__Work required__. Images are to be omitted, and the rest of the records reproduced exactly.

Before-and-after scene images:
##########

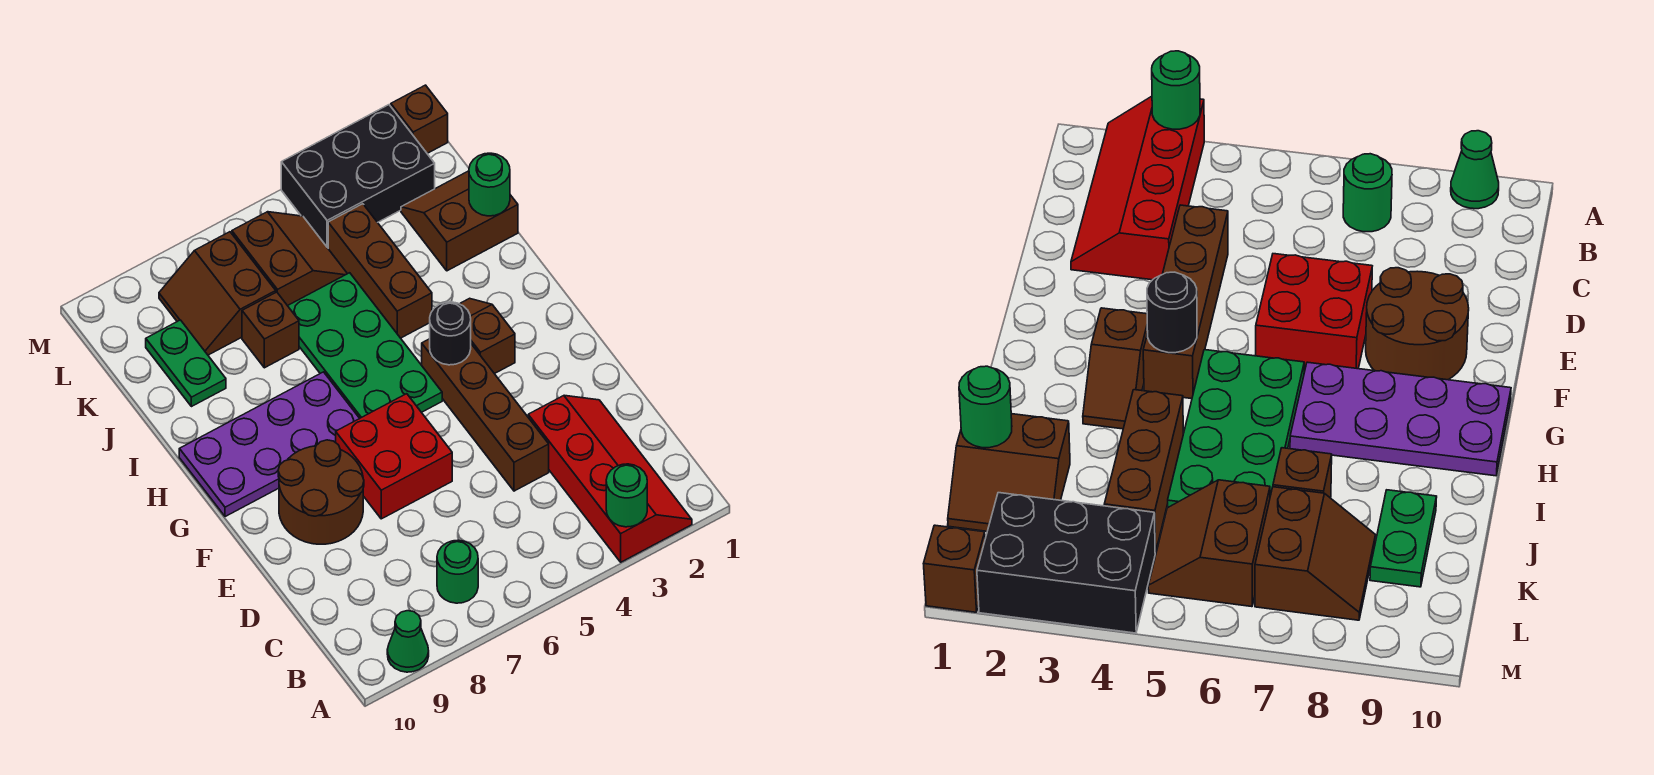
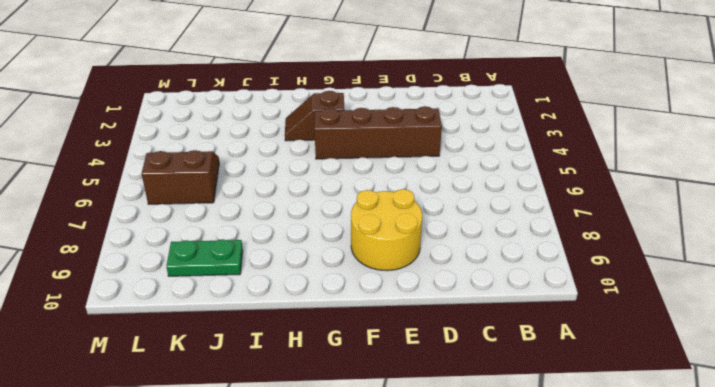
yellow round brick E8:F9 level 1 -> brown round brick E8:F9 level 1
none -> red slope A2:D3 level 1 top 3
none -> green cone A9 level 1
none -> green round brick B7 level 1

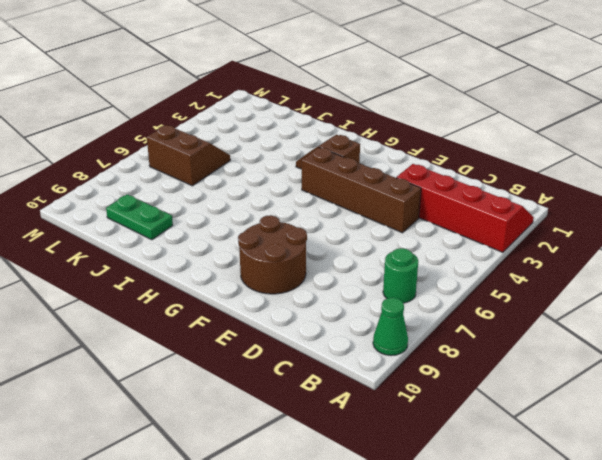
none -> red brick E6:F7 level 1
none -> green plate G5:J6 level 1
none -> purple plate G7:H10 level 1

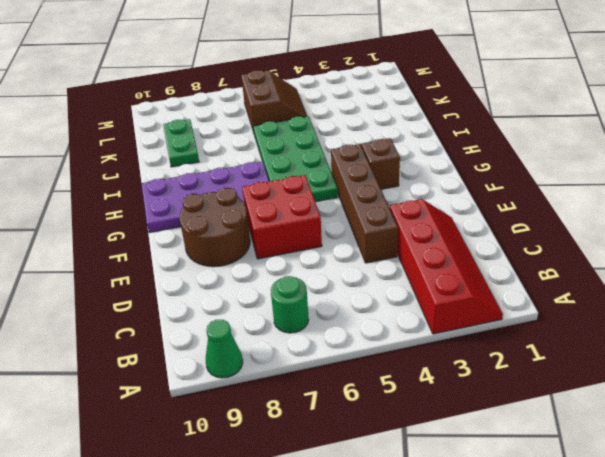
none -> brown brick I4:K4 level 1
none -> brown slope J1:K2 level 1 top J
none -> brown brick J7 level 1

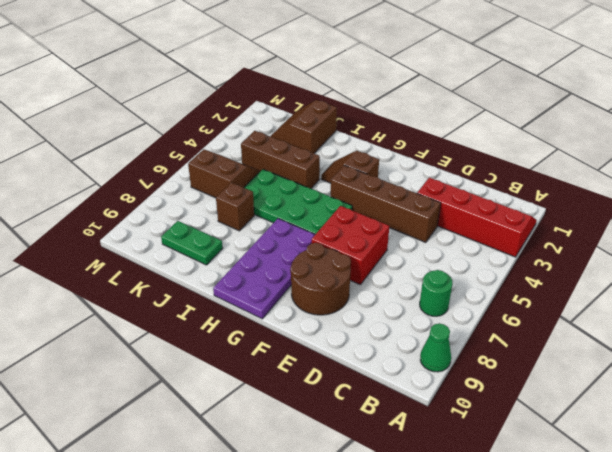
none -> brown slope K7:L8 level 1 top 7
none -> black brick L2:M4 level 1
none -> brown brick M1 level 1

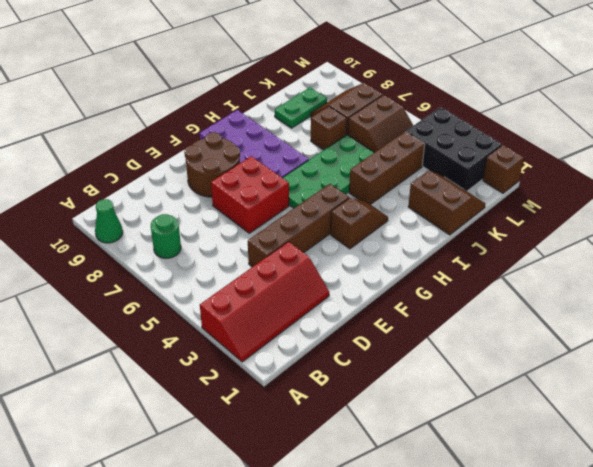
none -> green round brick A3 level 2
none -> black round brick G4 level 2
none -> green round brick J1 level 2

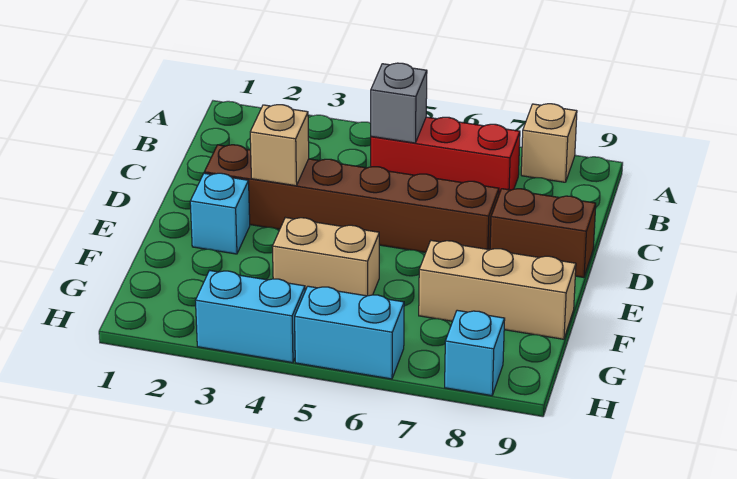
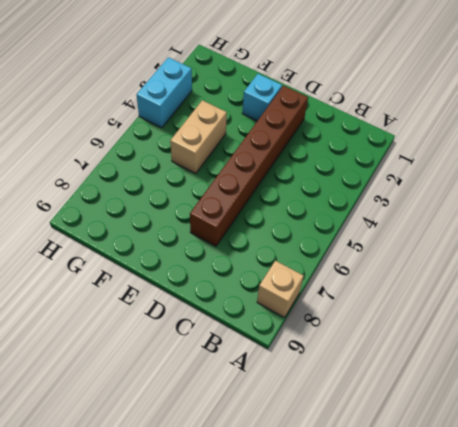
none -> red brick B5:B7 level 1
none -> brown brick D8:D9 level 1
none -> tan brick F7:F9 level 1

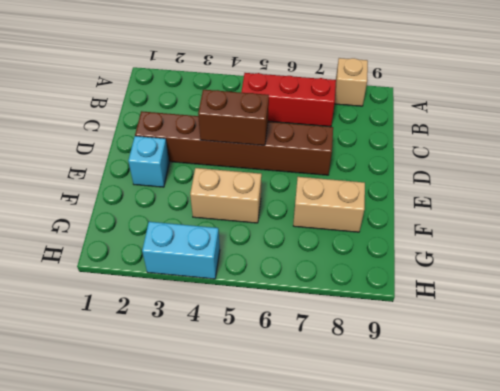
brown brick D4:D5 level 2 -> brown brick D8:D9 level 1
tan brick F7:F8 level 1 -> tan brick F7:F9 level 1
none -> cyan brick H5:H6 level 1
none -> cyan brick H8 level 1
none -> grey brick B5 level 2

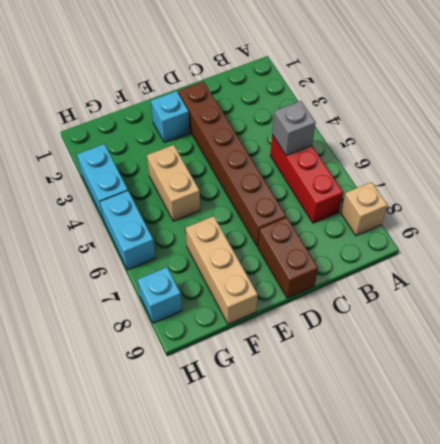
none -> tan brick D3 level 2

##########

__Worked solution__.
yellow round brick E8:F9 level 1 -> brown round brick E8:F9 level 1
none -> red slope A2:D3 level 1 top 3
none -> green cone A9 level 1
none -> green round brick B7 level 1

none -> red brick E6:F7 level 1
none -> green plate G5:J6 level 1
none -> purple plate G7:H10 level 1

none -> brown brick I4:K4 level 1
none -> brown slope J1:K2 level 1 top J
none -> brown brick J7 level 1

none -> brown slope K7:L8 level 1 top 7
none -> black brick L2:M4 level 1
none -> brown brick M1 level 1

none -> green round brick A3 level 2
none -> black round brick G4 level 2
none -> green round brick J1 level 2

none -> red brick B5:B7 level 1
none -> brown brick D8:D9 level 1
none -> tan brick F7:F9 level 1

brown brick D4:D5 level 2 -> brown brick D8:D9 level 1
tan brick F7:F8 level 1 -> tan brick F7:F9 level 1
none -> cyan brick H5:H6 level 1
none -> cyan brick H8 level 1
none -> grey brick B5 level 2

none -> tan brick D3 level 2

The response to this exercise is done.